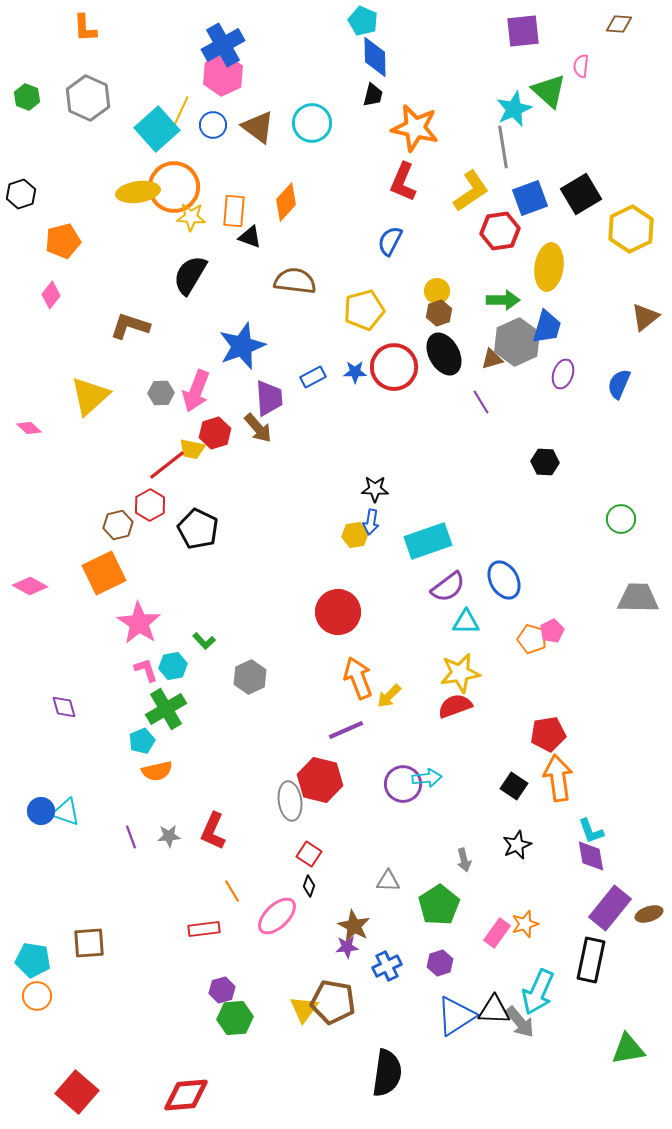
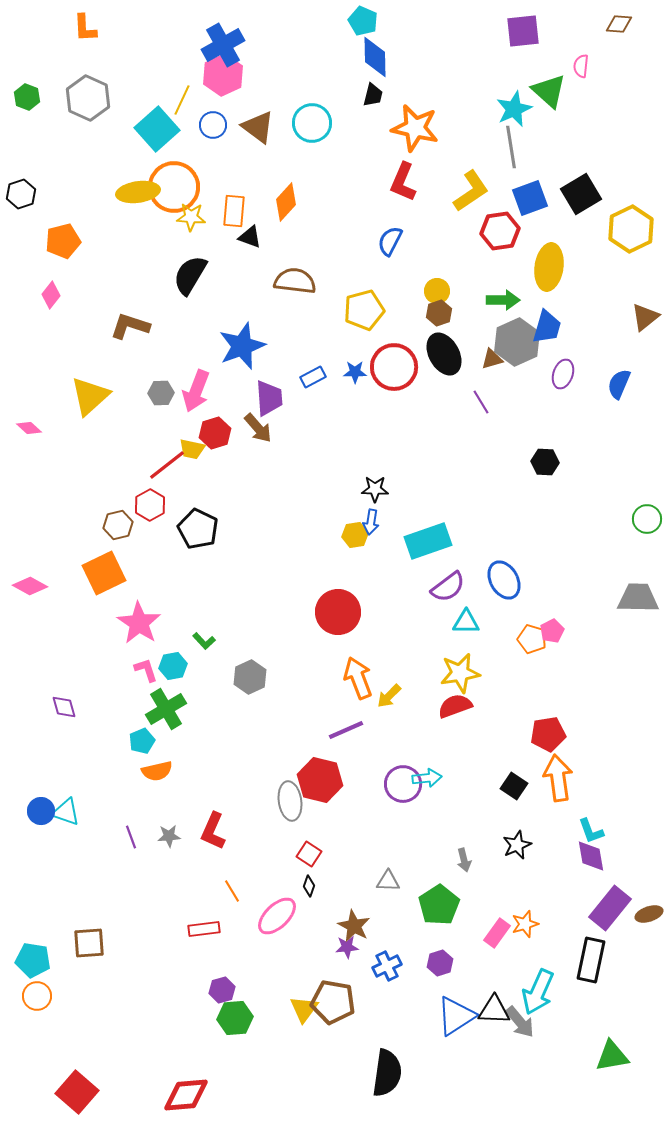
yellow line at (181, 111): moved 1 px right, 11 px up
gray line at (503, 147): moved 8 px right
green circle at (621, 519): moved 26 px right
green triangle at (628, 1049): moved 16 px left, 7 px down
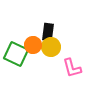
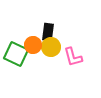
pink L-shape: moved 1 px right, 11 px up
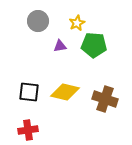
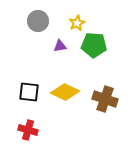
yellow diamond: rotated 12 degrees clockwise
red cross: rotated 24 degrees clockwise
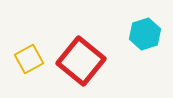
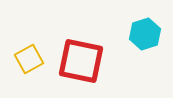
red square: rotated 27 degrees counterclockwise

...

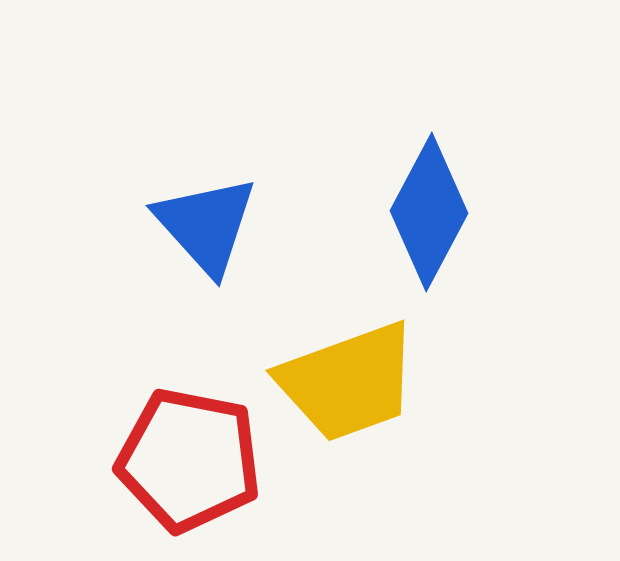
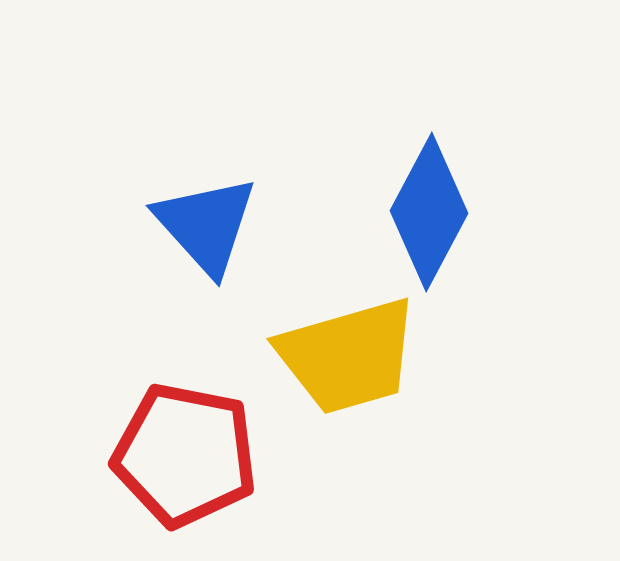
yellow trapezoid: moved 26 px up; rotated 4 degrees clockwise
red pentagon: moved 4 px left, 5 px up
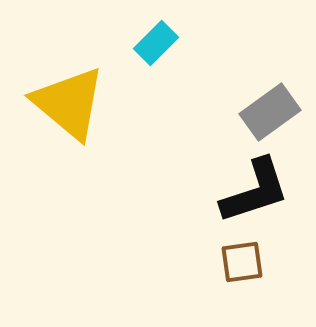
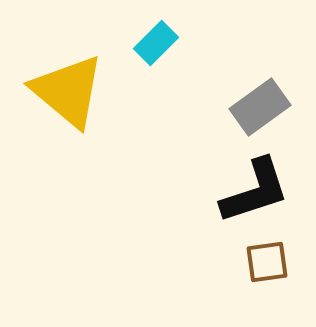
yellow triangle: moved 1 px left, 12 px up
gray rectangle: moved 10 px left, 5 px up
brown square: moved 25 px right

**Problem description**. Quote word for word only the lines above from the one containing "yellow line at" through the one containing "yellow diamond: rotated 12 degrees clockwise". Pictures stay out of your copy.

**Task answer**.
yellow line at (181, 111): moved 1 px right, 11 px up
gray line at (503, 147): moved 8 px right
green circle at (621, 519): moved 26 px right
green triangle at (628, 1049): moved 16 px left, 7 px down
pink L-shape: moved 1 px right, 11 px up
yellow diamond: rotated 12 degrees clockwise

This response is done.